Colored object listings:
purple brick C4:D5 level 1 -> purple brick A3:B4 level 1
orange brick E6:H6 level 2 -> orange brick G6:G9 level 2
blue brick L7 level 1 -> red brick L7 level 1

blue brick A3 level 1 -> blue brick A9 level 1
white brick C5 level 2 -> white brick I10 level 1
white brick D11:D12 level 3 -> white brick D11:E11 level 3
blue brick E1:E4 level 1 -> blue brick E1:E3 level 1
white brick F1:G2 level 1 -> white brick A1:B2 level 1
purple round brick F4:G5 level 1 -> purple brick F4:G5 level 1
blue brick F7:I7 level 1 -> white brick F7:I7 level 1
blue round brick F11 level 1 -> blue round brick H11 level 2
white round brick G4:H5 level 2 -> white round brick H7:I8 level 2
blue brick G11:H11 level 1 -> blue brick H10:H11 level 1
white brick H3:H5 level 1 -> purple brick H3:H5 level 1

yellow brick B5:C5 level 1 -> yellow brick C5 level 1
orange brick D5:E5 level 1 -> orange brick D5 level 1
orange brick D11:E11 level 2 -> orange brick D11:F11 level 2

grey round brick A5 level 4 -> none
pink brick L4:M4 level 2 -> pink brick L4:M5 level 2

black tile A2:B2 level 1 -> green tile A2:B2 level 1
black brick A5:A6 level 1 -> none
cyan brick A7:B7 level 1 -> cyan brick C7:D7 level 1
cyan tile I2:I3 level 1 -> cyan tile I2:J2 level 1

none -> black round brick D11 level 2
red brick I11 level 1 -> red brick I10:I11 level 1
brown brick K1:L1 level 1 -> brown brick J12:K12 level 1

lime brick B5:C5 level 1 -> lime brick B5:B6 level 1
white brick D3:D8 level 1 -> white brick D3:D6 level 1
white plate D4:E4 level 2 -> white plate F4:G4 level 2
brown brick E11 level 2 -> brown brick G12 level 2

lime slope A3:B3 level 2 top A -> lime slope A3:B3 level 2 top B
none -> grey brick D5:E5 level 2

■ To do ■
Your job is to reproduce the data in full, with every line intact.

■ Solution to this exercise ■
purple brick C4:D5 level 1 -> purple brick A3:B4 level 1
orange brick E6:H6 level 2 -> orange brick G6:G9 level 2
blue brick L7 level 1 -> red brick L7 level 1

blue brick A3 level 1 -> blue brick A9 level 1
white brick C5 level 2 -> white brick I10 level 1
white brick D11:D12 level 3 -> white brick D11:E11 level 3
blue brick E1:E4 level 1 -> blue brick E1:E3 level 1
white brick F1:G2 level 1 -> white brick A1:B2 level 1
purple round brick F4:G5 level 1 -> purple brick F4:G5 level 1
blue brick F7:I7 level 1 -> white brick F7:I7 level 1
blue round brick F11 level 1 -> blue round brick H11 level 2
white round brick G4:H5 level 2 -> white round brick H7:I8 level 2
blue brick G11:H11 level 1 -> blue brick H10:H11 level 1
white brick H3:H5 level 1 -> purple brick H3:H5 level 1

yellow brick B5:C5 level 1 -> yellow brick C5 level 1
orange brick D5:E5 level 1 -> orange brick D5 level 1
orange brick D11:E11 level 2 -> orange brick D11:F11 level 2

grey round brick A5 level 4 -> none
pink brick L4:M4 level 2 -> pink brick L4:M5 level 2

black tile A2:B2 level 1 -> green tile A2:B2 level 1
black brick A5:A6 level 1 -> none
cyan brick A7:B7 level 1 -> cyan brick C7:D7 level 1
cyan tile I2:I3 level 1 -> cyan tile I2:J2 level 1

none -> black round brick D11 level 2
red brick I11 level 1 -> red brick I10:I11 level 1
brown brick K1:L1 level 1 -> brown brick J12:K12 level 1

lime brick B5:C5 level 1 -> lime brick B5:B6 level 1
white brick D3:D8 level 1 -> white brick D3:D6 level 1
white plate D4:E4 level 2 -> white plate F4:G4 level 2
brown brick E11 level 2 -> brown brick G12 level 2

lime slope A3:B3 level 2 top A -> lime slope A3:B3 level 2 top B
none -> grey brick D5:E5 level 2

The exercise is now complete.